• EXERCISE OBJECTIVE
When the line with "KEYS3 pin K1: D10 -> A4" appears below, start repeating lines exactly, and keep going through the line with "PIR1 pin VCC: 3V3 -> none"; add nothing outside that span.

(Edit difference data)
━━━━━━━━━━━━━━━━━━━━━━━━━━━━━━
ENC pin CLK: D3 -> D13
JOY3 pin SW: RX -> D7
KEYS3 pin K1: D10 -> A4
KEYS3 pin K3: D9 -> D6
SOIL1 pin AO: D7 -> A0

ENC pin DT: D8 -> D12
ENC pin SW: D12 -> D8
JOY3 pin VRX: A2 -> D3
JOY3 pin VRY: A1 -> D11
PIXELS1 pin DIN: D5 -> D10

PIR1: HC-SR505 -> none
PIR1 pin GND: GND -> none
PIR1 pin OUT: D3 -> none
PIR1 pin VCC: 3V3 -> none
━━━━━━━━━━━━━━━━━━━━━━━━━━━━━━
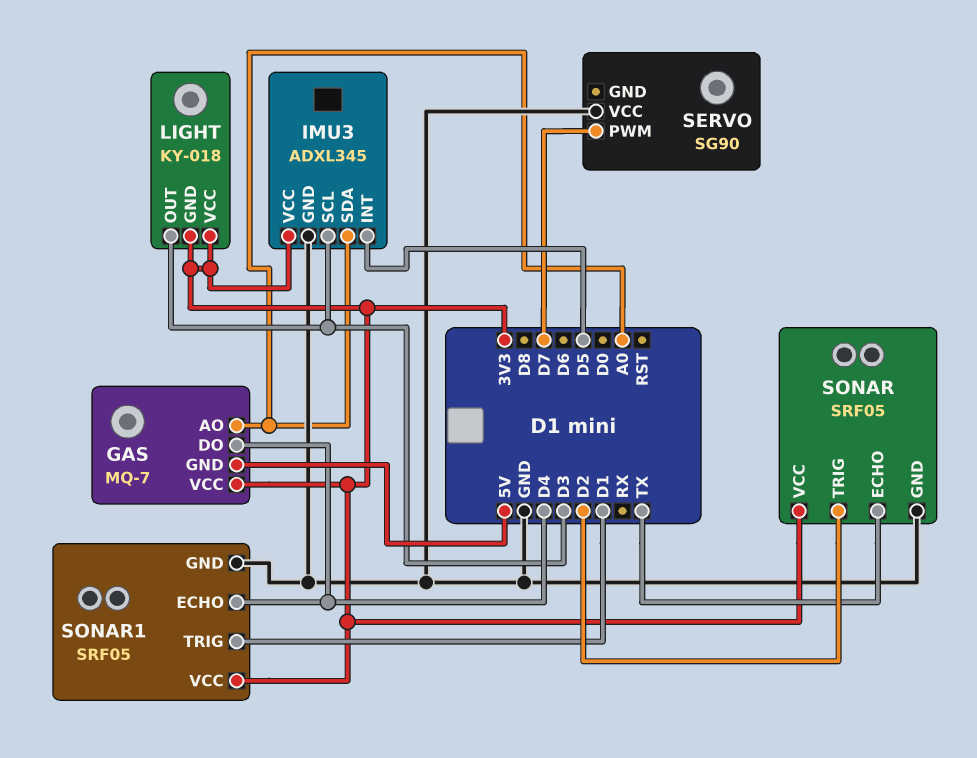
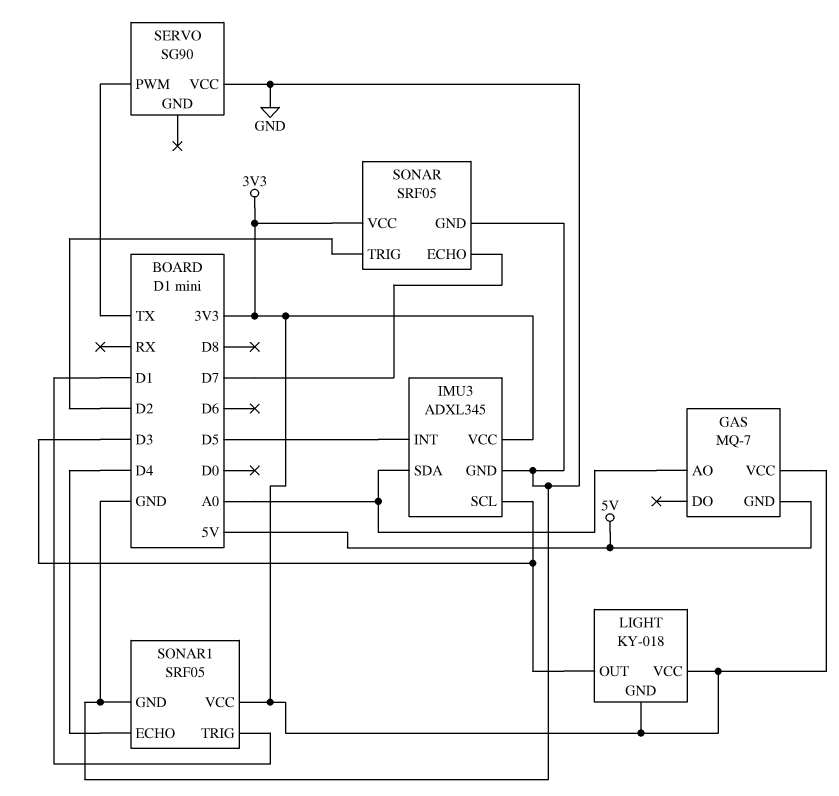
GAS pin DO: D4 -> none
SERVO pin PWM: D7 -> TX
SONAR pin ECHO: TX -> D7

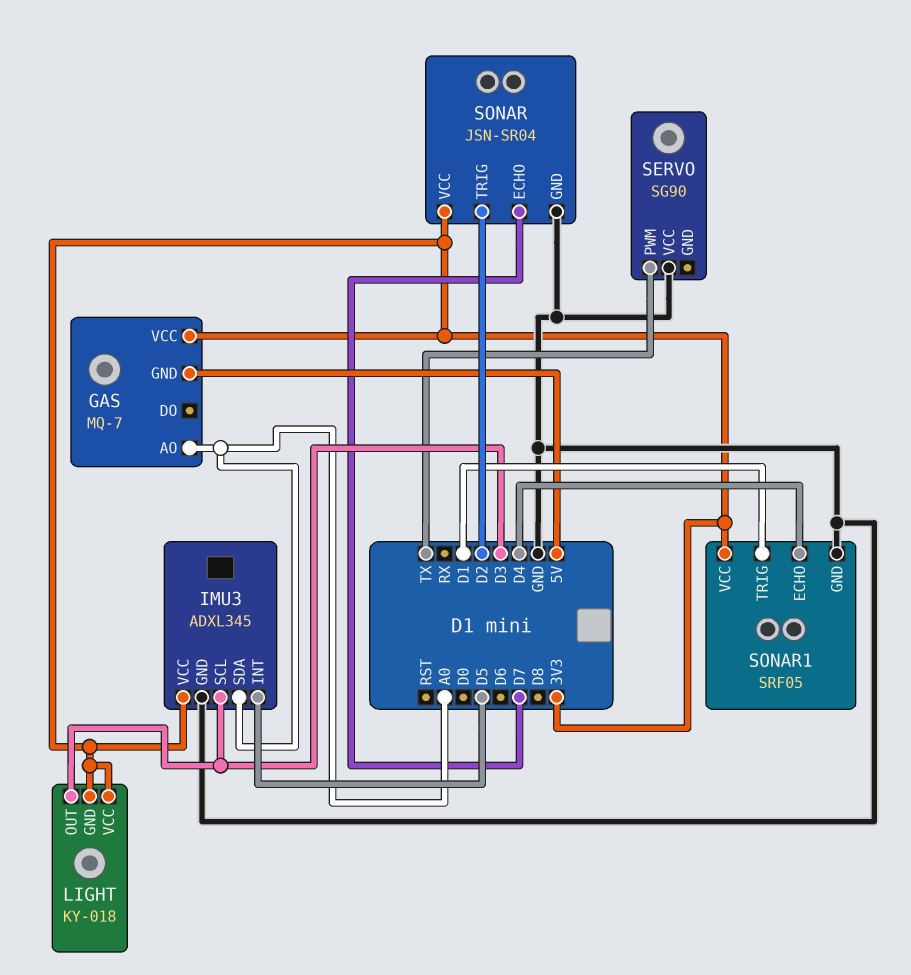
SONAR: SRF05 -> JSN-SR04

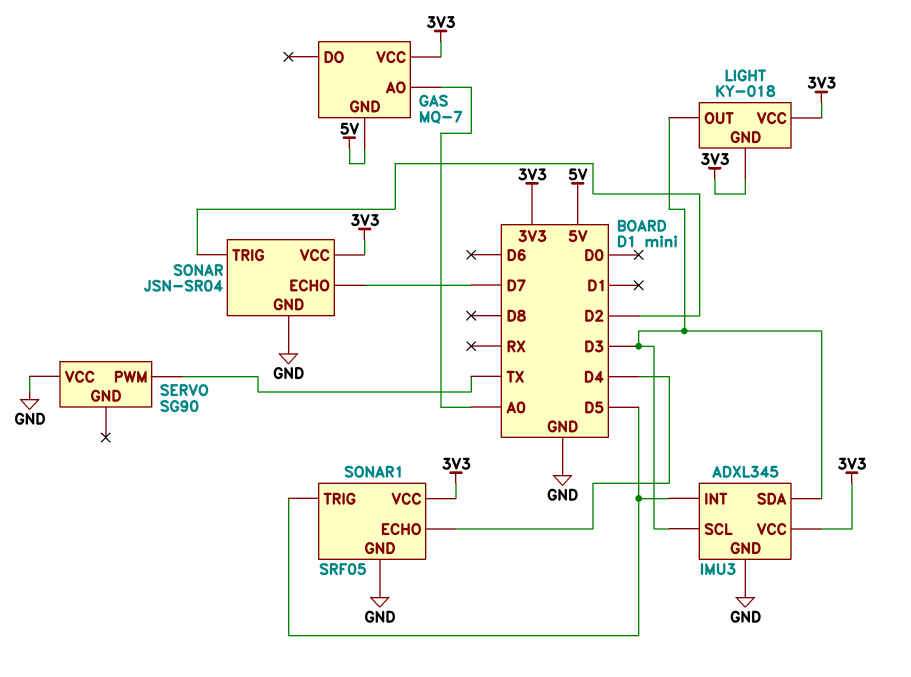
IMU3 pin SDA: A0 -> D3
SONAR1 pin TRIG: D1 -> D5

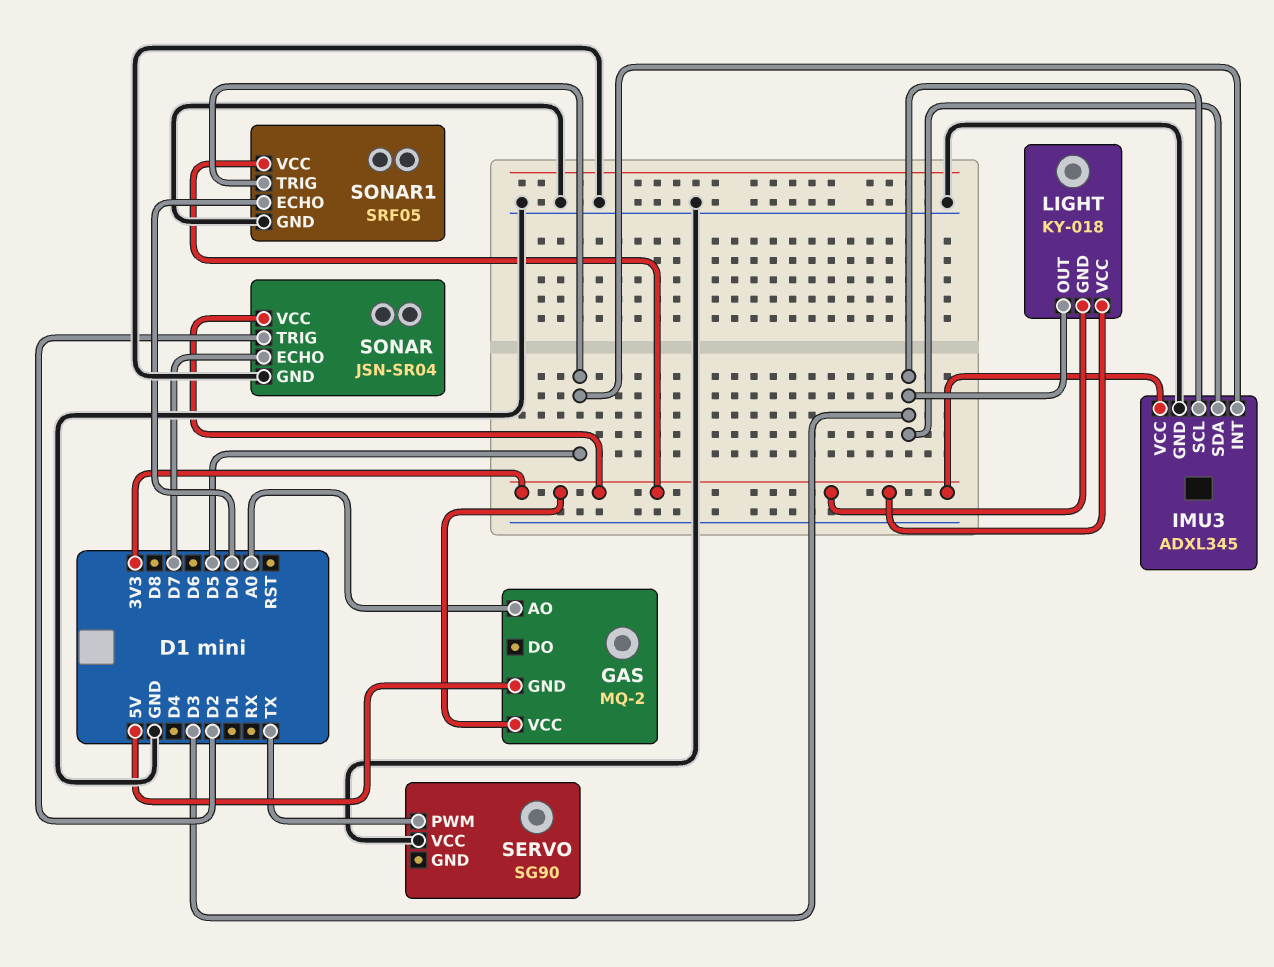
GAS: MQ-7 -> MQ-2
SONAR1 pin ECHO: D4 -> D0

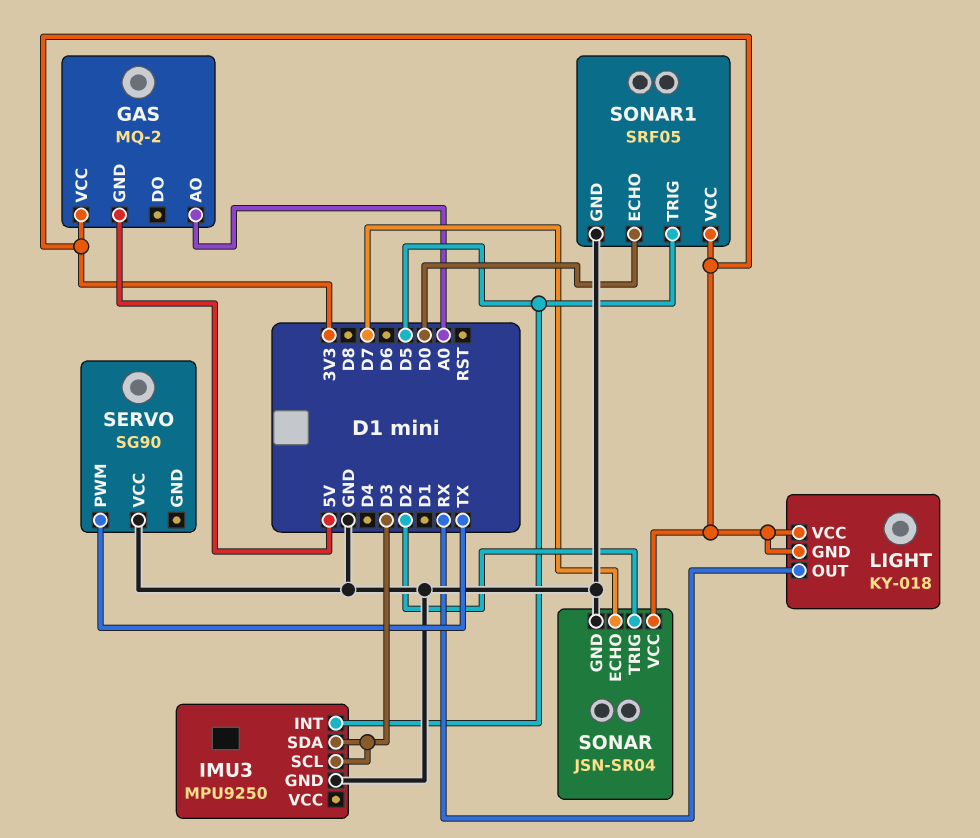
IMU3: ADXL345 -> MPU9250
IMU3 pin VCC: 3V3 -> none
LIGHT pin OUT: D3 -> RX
━━━━━━━━━━━━━━━━━━━━━━━━━━━━━━
• RESULT BELOW
KEYS3 pin K1: D10 -> A4
KEYS3 pin K3: D9 -> D6
SOIL1 pin AO: D7 -> A0

ENC pin DT: D8 -> D12
ENC pin SW: D12 -> D8
JOY3 pin VRX: A2 -> D3
JOY3 pin VRY: A1 -> D11
PIXELS1 pin DIN: D5 -> D10

PIR1: HC-SR505 -> none
PIR1 pin GND: GND -> none
PIR1 pin OUT: D3 -> none
PIR1 pin VCC: 3V3 -> none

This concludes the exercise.